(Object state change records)
=-=-=
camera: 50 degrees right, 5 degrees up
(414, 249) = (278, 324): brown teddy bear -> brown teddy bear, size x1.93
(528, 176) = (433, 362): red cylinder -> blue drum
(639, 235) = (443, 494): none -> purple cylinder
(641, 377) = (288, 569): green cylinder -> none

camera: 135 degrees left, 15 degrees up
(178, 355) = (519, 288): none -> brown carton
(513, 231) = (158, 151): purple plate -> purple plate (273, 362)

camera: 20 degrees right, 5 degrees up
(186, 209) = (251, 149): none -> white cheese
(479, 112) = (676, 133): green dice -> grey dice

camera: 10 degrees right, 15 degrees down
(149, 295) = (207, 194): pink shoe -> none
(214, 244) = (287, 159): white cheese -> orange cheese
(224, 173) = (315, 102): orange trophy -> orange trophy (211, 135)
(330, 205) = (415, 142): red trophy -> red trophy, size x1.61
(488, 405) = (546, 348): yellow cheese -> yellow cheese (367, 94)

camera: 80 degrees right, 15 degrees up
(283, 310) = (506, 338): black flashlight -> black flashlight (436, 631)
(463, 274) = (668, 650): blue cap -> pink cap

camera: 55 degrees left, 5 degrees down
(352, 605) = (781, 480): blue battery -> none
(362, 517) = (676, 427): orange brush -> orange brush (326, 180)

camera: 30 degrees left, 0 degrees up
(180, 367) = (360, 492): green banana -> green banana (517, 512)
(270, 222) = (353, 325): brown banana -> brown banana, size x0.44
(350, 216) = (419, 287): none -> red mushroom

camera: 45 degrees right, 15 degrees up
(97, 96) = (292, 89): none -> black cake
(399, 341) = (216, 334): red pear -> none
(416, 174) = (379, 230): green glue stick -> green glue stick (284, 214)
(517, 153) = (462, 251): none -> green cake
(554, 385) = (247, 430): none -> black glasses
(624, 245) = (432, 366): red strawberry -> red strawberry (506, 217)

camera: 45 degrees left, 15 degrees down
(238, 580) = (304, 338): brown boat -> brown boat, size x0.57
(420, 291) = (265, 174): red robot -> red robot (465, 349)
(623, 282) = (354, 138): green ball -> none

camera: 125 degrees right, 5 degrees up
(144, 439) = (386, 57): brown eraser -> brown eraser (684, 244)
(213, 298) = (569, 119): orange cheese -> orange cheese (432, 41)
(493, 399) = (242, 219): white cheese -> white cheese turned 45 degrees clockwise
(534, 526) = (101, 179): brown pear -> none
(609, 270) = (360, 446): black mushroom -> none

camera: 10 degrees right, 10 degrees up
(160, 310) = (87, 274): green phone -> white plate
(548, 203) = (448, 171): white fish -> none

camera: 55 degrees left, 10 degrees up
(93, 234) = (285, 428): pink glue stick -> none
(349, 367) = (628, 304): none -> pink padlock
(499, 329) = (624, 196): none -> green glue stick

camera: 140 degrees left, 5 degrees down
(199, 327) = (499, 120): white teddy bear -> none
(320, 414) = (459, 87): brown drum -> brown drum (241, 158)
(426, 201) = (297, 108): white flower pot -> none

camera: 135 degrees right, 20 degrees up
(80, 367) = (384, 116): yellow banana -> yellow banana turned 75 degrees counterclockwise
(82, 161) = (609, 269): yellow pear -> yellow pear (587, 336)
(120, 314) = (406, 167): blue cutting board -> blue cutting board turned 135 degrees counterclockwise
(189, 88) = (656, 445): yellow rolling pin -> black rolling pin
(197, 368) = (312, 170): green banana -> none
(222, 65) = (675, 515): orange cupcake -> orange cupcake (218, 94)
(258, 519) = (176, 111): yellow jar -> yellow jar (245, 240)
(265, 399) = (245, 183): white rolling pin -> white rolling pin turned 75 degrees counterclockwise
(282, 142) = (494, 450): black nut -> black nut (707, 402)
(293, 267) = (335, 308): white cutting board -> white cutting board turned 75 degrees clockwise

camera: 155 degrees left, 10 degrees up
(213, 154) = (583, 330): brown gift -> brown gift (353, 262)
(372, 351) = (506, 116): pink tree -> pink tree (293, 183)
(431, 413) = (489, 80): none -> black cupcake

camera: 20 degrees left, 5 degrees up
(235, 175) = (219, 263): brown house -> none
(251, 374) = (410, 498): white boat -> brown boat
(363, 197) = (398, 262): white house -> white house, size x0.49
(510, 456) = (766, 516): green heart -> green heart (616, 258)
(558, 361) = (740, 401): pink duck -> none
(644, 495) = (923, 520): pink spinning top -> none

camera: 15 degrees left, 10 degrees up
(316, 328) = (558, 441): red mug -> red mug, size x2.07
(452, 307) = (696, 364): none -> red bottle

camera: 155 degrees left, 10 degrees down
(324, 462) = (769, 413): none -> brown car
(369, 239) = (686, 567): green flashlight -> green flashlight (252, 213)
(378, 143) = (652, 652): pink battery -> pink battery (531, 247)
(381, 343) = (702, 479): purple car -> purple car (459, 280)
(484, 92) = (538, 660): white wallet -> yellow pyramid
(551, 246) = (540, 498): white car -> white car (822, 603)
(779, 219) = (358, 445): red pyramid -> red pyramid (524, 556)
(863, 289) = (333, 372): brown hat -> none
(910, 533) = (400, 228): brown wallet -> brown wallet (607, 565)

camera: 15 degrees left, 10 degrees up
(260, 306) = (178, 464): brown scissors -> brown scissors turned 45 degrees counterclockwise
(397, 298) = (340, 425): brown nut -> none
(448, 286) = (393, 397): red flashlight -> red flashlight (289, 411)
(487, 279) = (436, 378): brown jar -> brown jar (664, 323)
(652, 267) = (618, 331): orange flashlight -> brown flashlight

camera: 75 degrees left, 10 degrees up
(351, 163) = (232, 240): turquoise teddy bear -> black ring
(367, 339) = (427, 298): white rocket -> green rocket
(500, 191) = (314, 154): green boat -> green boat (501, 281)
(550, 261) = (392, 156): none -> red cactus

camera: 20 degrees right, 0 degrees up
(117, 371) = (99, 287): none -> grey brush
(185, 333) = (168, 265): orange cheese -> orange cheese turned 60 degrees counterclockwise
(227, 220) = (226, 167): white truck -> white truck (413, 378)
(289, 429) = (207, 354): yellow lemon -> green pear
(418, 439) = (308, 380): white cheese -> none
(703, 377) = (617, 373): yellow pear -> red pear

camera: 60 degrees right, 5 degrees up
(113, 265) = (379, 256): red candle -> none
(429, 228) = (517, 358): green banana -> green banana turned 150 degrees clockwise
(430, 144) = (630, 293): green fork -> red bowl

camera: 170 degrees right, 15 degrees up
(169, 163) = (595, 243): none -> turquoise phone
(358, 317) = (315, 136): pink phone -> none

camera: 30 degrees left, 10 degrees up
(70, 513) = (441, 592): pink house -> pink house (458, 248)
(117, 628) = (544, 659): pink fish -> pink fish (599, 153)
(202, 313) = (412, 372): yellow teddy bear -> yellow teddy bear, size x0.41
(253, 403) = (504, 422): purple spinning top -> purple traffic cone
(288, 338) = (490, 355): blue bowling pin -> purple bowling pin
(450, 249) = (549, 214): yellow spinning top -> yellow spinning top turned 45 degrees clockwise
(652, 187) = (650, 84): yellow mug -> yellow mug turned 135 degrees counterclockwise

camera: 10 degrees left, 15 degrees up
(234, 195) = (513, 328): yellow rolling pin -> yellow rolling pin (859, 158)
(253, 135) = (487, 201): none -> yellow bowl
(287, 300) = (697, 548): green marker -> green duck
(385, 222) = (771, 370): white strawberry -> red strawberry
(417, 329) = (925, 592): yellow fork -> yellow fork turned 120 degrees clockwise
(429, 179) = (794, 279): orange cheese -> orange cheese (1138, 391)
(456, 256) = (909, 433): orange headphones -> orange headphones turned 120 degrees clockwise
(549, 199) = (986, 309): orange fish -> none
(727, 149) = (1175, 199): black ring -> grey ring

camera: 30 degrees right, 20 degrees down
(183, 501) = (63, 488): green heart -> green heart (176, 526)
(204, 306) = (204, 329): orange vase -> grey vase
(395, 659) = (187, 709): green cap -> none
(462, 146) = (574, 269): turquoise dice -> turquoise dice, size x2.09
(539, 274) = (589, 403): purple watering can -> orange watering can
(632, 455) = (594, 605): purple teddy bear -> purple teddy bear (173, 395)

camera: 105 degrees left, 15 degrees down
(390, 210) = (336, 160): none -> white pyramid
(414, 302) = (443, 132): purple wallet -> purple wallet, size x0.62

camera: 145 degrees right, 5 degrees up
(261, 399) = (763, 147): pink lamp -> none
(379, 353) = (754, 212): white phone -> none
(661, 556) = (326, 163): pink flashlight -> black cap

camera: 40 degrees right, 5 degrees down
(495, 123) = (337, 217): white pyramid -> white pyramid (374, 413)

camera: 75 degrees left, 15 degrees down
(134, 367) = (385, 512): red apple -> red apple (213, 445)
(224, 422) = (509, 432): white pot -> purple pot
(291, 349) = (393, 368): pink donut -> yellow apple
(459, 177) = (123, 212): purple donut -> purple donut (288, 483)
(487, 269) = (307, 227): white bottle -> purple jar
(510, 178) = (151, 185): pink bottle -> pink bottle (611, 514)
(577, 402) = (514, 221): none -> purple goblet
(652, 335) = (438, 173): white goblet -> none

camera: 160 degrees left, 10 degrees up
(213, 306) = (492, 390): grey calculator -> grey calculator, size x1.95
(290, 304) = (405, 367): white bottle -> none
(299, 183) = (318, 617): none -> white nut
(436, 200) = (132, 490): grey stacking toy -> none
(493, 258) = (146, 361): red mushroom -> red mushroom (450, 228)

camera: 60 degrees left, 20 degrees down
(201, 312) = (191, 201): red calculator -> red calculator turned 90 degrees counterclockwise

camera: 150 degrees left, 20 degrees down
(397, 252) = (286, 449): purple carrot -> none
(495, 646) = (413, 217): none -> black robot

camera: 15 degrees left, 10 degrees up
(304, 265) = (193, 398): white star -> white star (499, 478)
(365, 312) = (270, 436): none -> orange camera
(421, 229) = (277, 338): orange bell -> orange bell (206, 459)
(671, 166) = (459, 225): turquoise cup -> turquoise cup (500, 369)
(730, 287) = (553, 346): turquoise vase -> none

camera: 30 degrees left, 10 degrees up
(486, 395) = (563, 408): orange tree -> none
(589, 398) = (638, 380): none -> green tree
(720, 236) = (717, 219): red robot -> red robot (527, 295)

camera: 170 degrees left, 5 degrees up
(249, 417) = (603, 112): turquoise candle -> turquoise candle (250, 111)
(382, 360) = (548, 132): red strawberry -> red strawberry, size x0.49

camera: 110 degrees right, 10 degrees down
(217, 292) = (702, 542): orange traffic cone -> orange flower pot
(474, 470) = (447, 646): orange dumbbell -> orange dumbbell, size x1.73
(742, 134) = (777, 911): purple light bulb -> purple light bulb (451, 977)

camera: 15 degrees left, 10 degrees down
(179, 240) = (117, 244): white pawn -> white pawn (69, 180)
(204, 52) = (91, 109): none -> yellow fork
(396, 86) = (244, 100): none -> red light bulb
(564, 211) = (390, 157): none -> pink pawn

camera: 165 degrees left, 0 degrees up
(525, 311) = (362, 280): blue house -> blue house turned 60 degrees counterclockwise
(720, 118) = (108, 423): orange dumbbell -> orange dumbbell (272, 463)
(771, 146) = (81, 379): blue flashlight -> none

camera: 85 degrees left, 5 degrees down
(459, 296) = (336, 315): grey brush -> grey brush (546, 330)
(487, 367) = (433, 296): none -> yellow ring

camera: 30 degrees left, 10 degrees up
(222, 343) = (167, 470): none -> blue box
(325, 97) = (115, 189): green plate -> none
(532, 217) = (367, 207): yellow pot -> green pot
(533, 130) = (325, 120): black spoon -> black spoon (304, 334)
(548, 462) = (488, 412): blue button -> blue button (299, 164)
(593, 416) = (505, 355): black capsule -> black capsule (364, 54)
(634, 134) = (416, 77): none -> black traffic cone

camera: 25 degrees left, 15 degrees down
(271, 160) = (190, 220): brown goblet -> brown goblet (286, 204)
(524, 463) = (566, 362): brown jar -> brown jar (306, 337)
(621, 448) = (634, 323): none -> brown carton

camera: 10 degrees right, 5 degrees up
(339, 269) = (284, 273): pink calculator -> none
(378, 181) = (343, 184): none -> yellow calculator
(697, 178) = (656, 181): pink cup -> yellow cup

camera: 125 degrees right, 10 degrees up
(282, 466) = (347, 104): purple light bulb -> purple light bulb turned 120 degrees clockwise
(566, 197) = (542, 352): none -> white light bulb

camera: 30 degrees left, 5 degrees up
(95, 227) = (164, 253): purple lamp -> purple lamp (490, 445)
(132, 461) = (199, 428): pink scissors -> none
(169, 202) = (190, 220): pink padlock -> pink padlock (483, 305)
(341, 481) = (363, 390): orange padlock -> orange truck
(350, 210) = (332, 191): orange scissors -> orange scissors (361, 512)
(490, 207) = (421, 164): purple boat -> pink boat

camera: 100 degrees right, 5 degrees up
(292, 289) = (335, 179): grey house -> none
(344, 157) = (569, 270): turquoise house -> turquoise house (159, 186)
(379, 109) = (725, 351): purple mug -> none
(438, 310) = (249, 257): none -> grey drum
=-=-=
**PROBLEM STATEMENT**
Transcribe the records above from the line holding "(222, 343) = (167, 470): none -> blue box" down to the line holding "(548, 462) = (488, 412): blue", inclusive, without adding anything.

**TASK OUTPUT**
(222, 343) = (167, 470): none -> blue box
(325, 97) = (115, 189): green plate -> none
(532, 217) = (367, 207): yellow pot -> green pot
(533, 130) = (325, 120): black spoon -> black spoon (304, 334)
(548, 462) = (488, 412): blue button -> blue button (299, 164)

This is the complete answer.